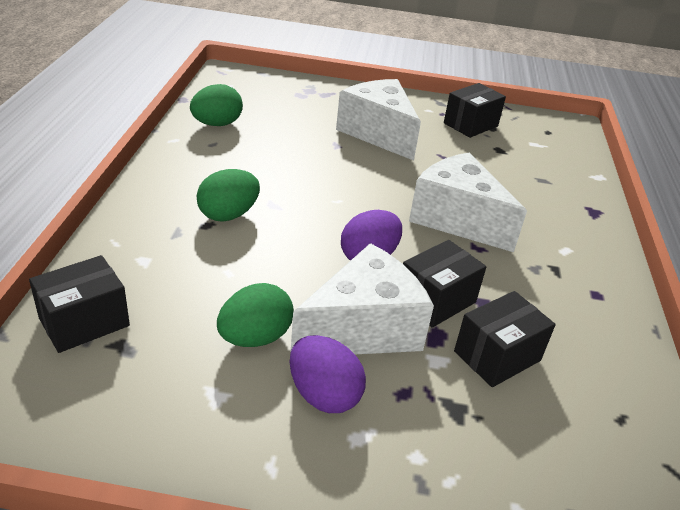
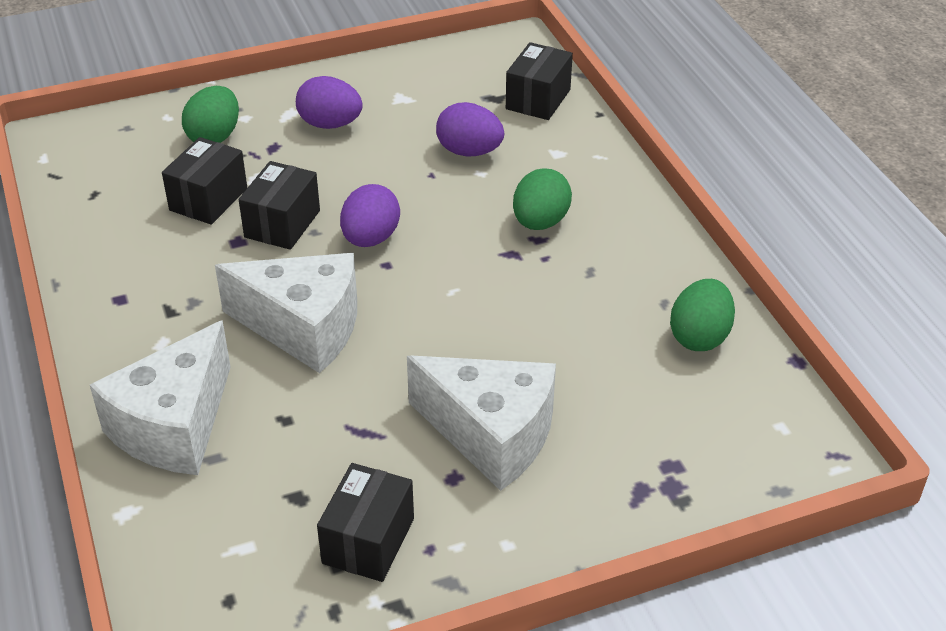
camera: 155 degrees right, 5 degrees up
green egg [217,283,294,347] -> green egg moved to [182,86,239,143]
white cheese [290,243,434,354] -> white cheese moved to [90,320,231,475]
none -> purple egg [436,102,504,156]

_TASK REQUIREMENTS_
Give back the data verbatim. The pictures are not part of the copy.

_EXERCISE OUTPUT_
camera: 155 degrees right, 5 degrees up
green egg [217,283,294,347] -> green egg moved to [182,86,239,143]
white cheese [290,243,434,354] -> white cheese moved to [90,320,231,475]
none -> purple egg [436,102,504,156]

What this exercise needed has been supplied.